** Opening Raw data block **
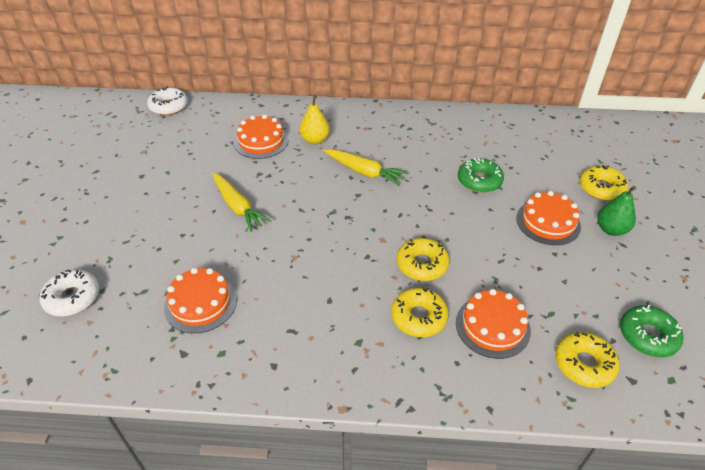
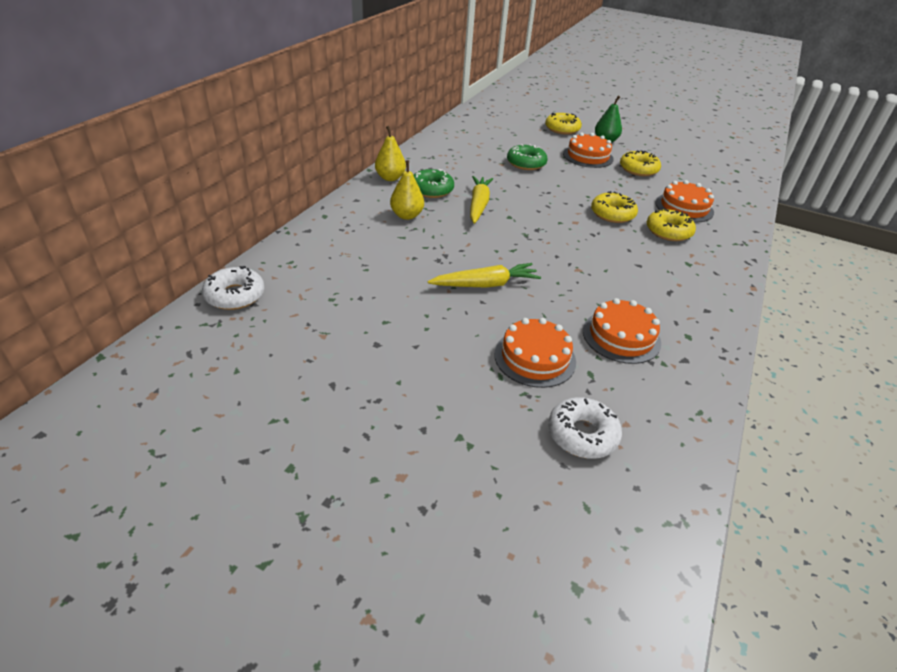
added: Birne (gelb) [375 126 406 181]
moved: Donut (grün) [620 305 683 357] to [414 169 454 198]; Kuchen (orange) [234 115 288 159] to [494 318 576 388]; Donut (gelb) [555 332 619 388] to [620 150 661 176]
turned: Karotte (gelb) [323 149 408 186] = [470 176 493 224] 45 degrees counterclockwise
** Closing Raw data block **
■ **What you are asked to do**
Send back the data above verbatim, leaving out its pictures.

■ **Written reply**
added: Birne (gelb) [375 126 406 181]
moved: Donut (grün) [620 305 683 357] to [414 169 454 198]; Kuchen (orange) [234 115 288 159] to [494 318 576 388]; Donut (gelb) [555 332 619 388] to [620 150 661 176]
turned: Karotte (gelb) [323 149 408 186] = [470 176 493 224] 45 degrees counterclockwise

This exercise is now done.